(MATERIAL PROVIDED)
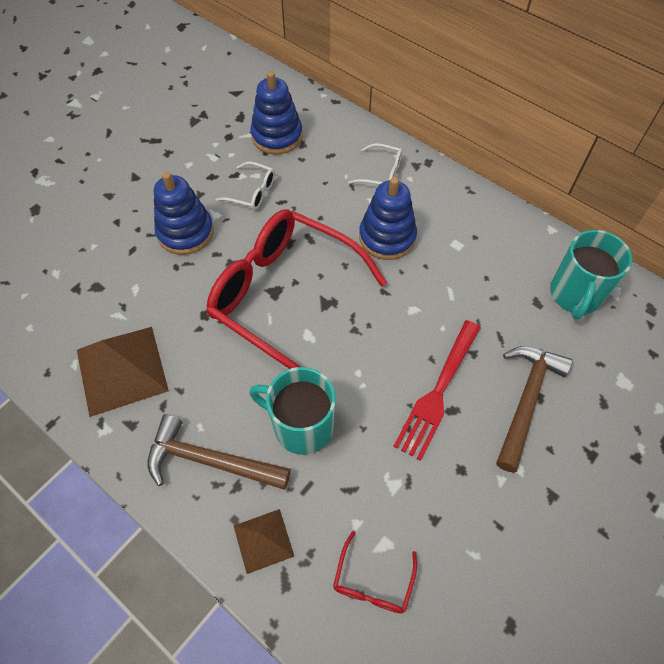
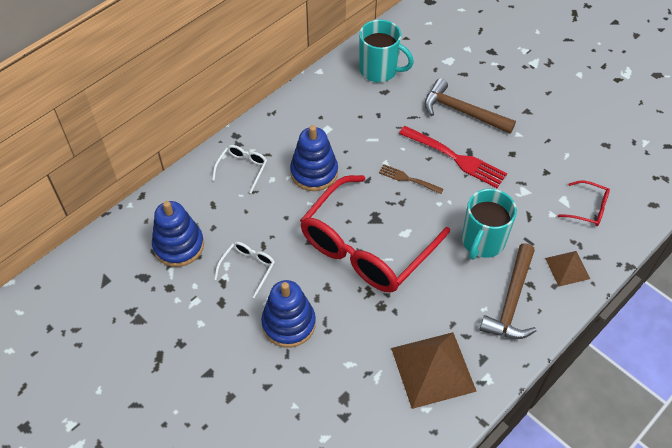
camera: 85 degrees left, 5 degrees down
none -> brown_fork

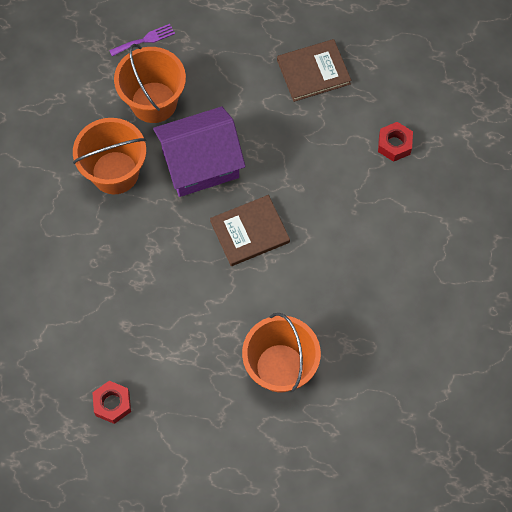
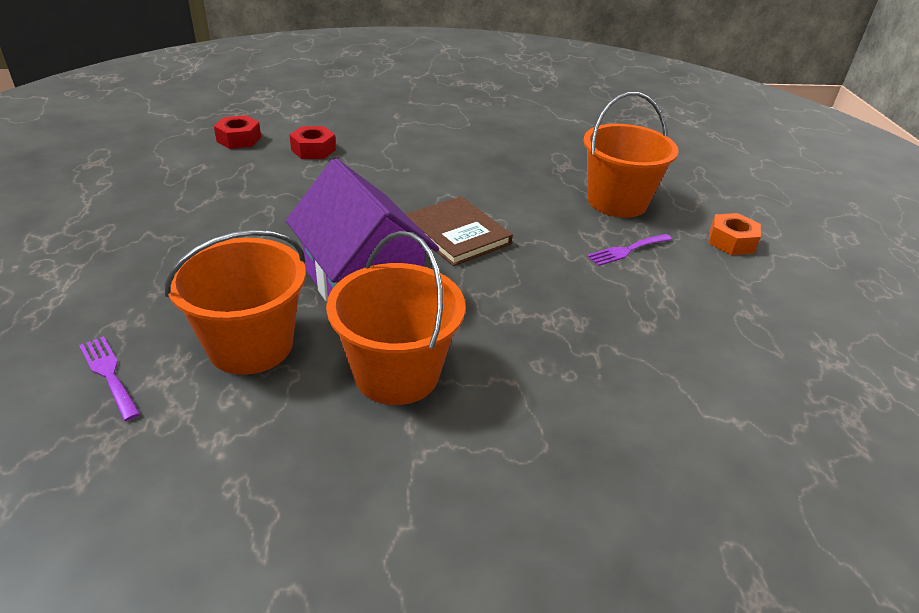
camera: 105 degrees left, 30 degrees down
red_nut (1st from left), moved
brown_book (2nd from left) -> none
none -> purple_fork (2nd from left)
none -> orange_nut

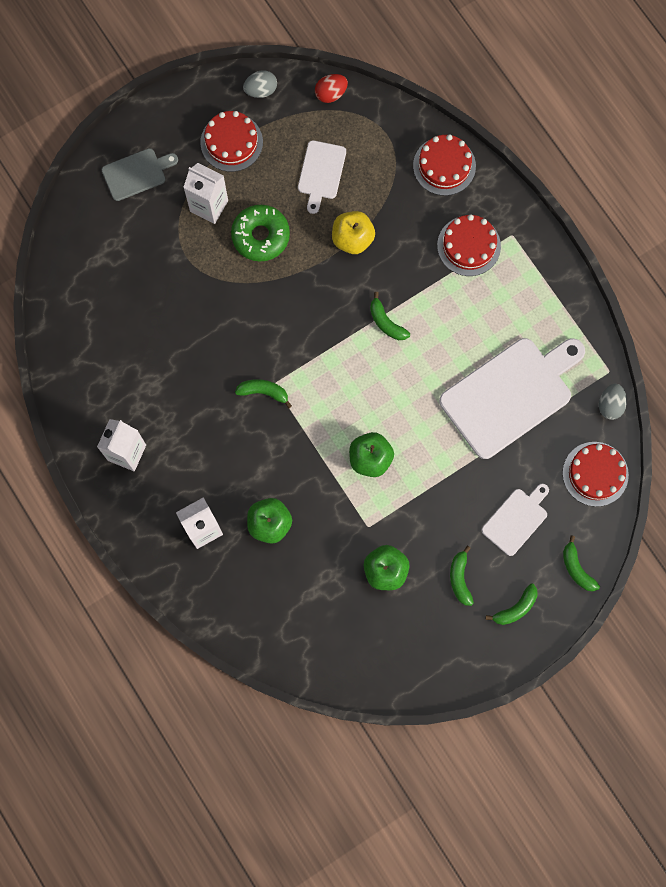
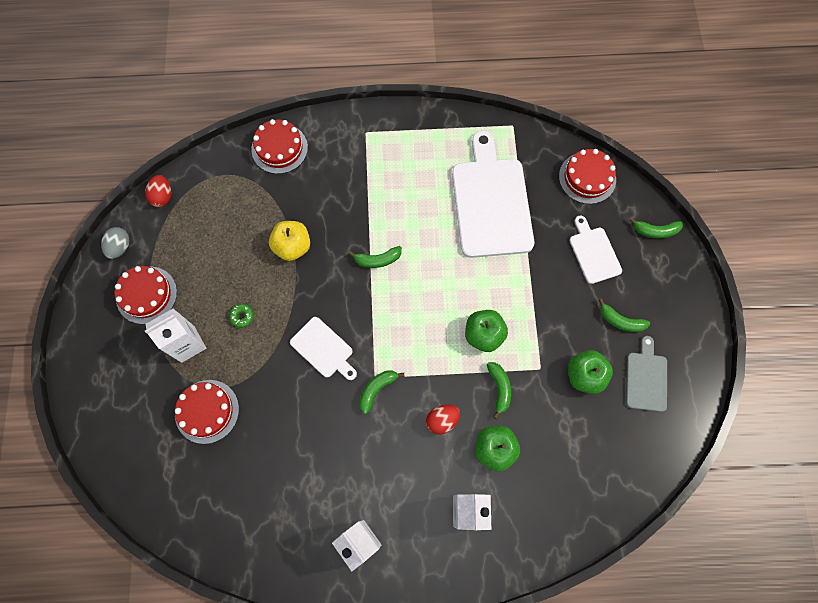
camera: 60 degrees left, 5 degrees down
grey_cutting_board, moved
green_donut, x0.43
white_cutting_board (1st from left), moved
red_cake (3rd from left in the first image) -> red_cake (2nd from left), moved
green_banana (4th from left in the first image) -> green_banana (3rd from left), moved
grey_egg (2nd from left) -> none
none -> red_egg (2nd from left)

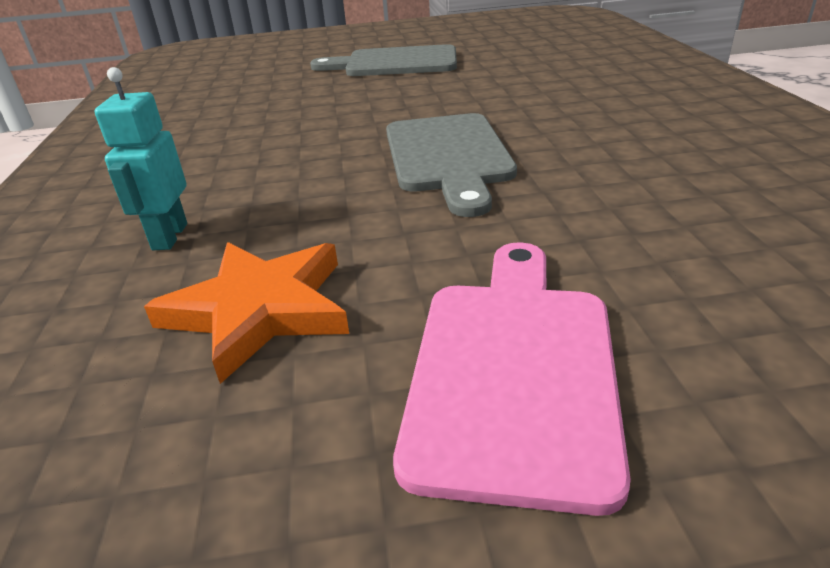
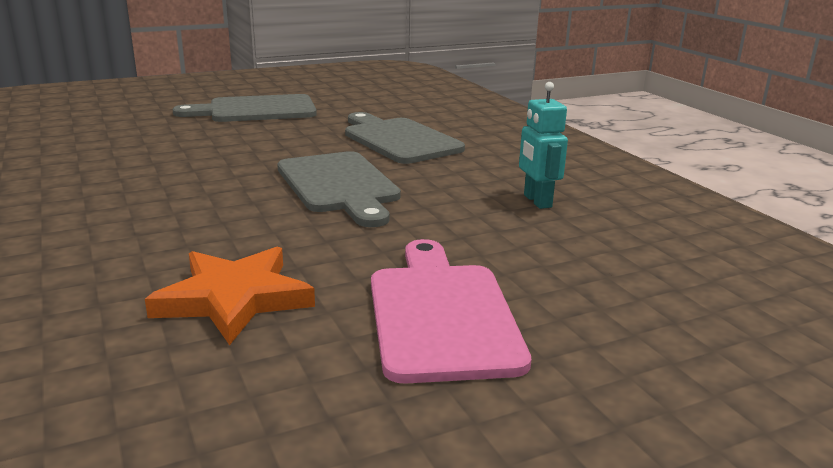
camera: 20 degrees left, 10 degrees down
turquoise_robot, moved
none -> grey_cutting_board (3rd from left)

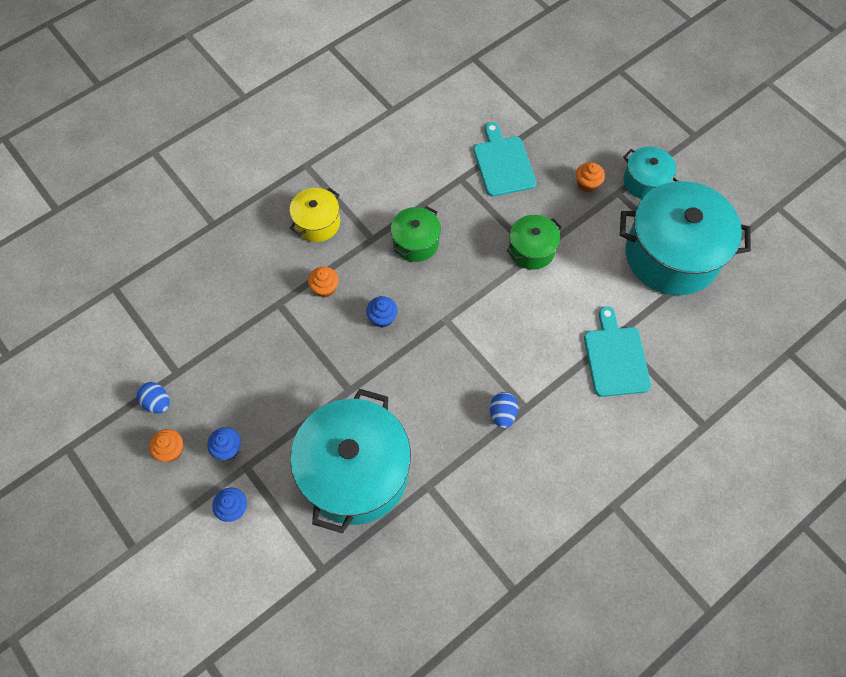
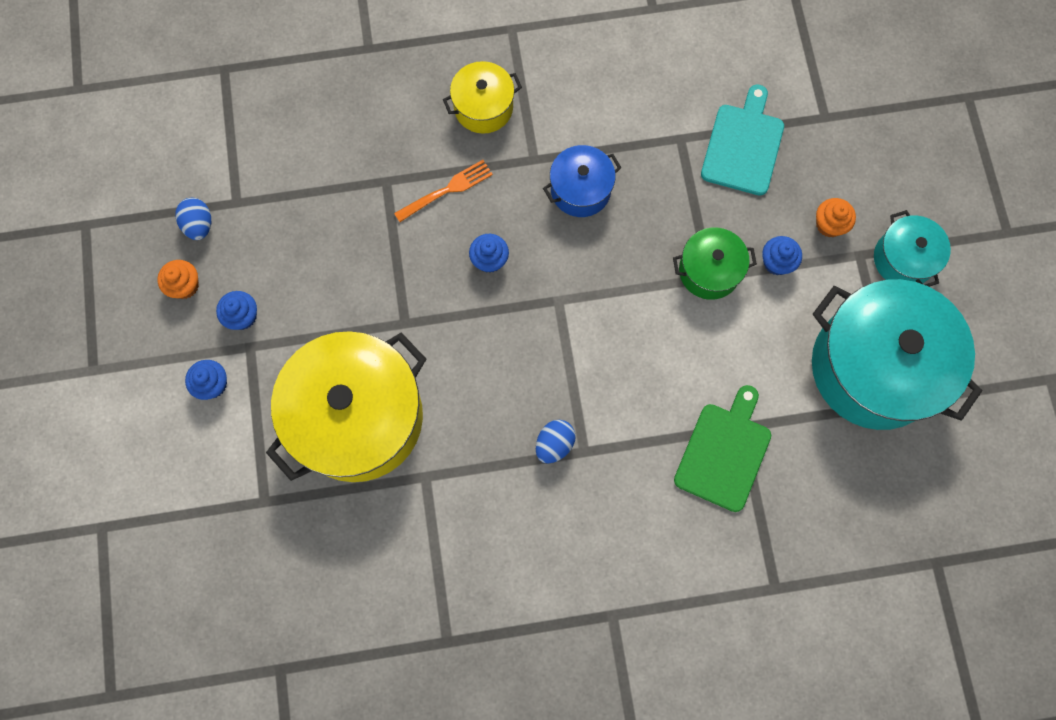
camera: 30 degrees right, 10 degrees up
turquoise_pot (1st from left) -> yellow_pot (1st from left)
orange_cupcake (2nd from left) -> orange_fork
green_pot (1st from left) -> blue_pot
turquoise_cutting_board (2nd from left) -> green_cutting_board
none -> blue_cupcake (4th from left)

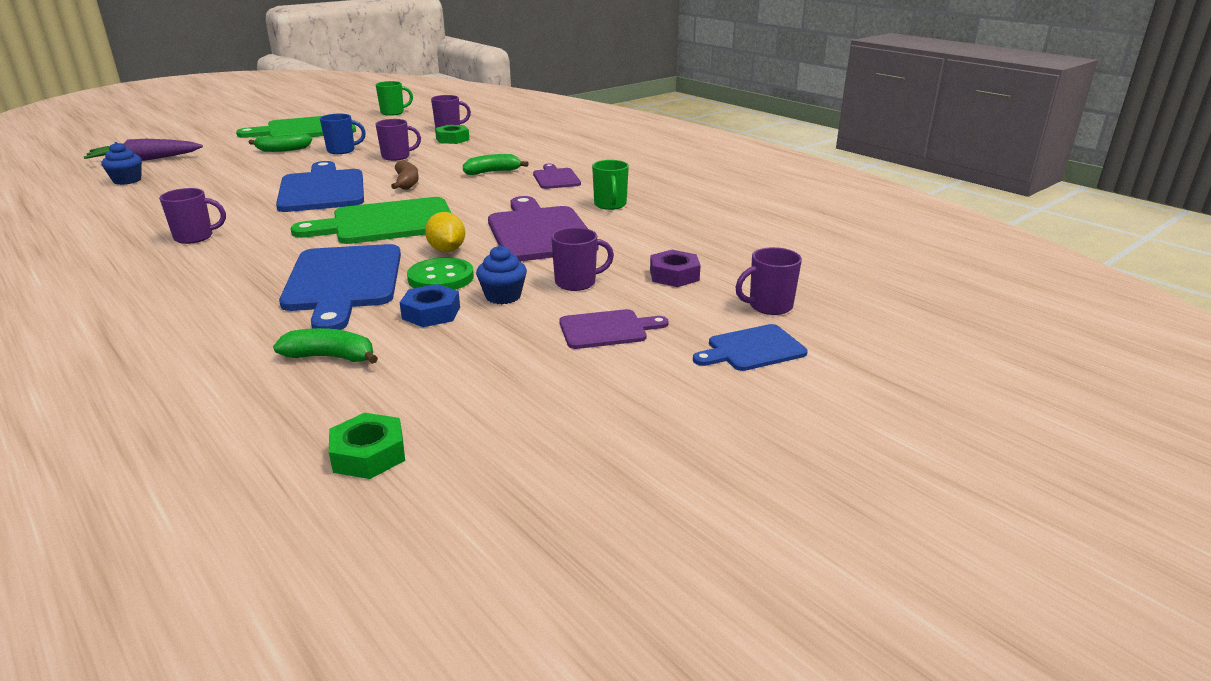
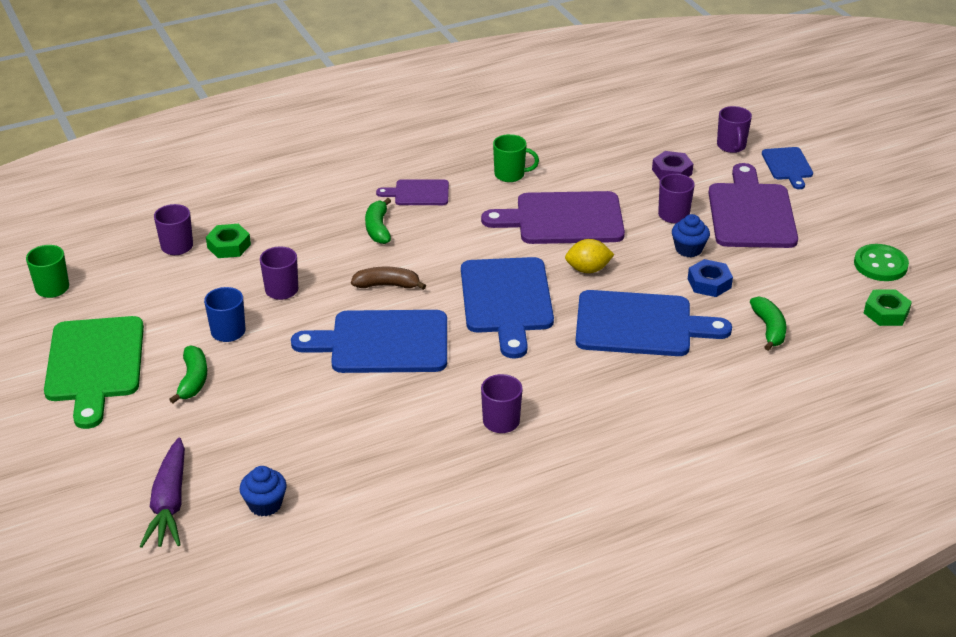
camera: 75 degrees left, 10 degrees up
green_banana (2nd from left in the first image) -> green_banana (3rd from left), 150 degrees clockwise
green_cutting_board (2nd from left) -> blue_cutting_board (2nd from left)
green_button, moved
purple_cutting_board (3rd from left), x1.89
(End MATERIAL PROVIDED)
* **TASK TO CARRY OUT**
Every line above should be reproduced exactly, please, with no pictures included.

* **YOUR SOLUTION**
camera: 85 degrees left, 5 degrees down
none -> brown_fork

camera: 105 degrees left, 30 degrees down
red_nut (1st from left), moved
brown_book (2nd from left) -> none
none -> purple_fork (2nd from left)
none -> orange_nut

camera: 60 degrees left, 5 degrees down
grey_cutting_board, moved
green_donut, x0.43
white_cutting_board (1st from left), moved
red_cake (3rd from left in the first image) -> red_cake (2nd from left), moved
green_banana (4th from left in the first image) -> green_banana (3rd from left), moved
grey_egg (2nd from left) -> none
none -> red_egg (2nd from left)

camera: 20 degrees left, 10 degrees down
turquoise_robot, moved
none -> grey_cutting_board (3rd from left)

camera: 30 degrees right, 10 degrees up
turquoise_pot (1st from left) -> yellow_pot (1st from left)
orange_cupcake (2nd from left) -> orange_fork
green_pot (1st from left) -> blue_pot
turquoise_cutting_board (2nd from left) -> green_cutting_board
none -> blue_cupcake (4th from left)

camera: 75 degrees left, 10 degrees up
green_banana (2nd from left in the first image) -> green_banana (3rd from left), 150 degrees clockwise
green_cutting_board (2nd from left) -> blue_cutting_board (2nd from left)
green_button, moved
purple_cutting_board (3rd from left), x1.89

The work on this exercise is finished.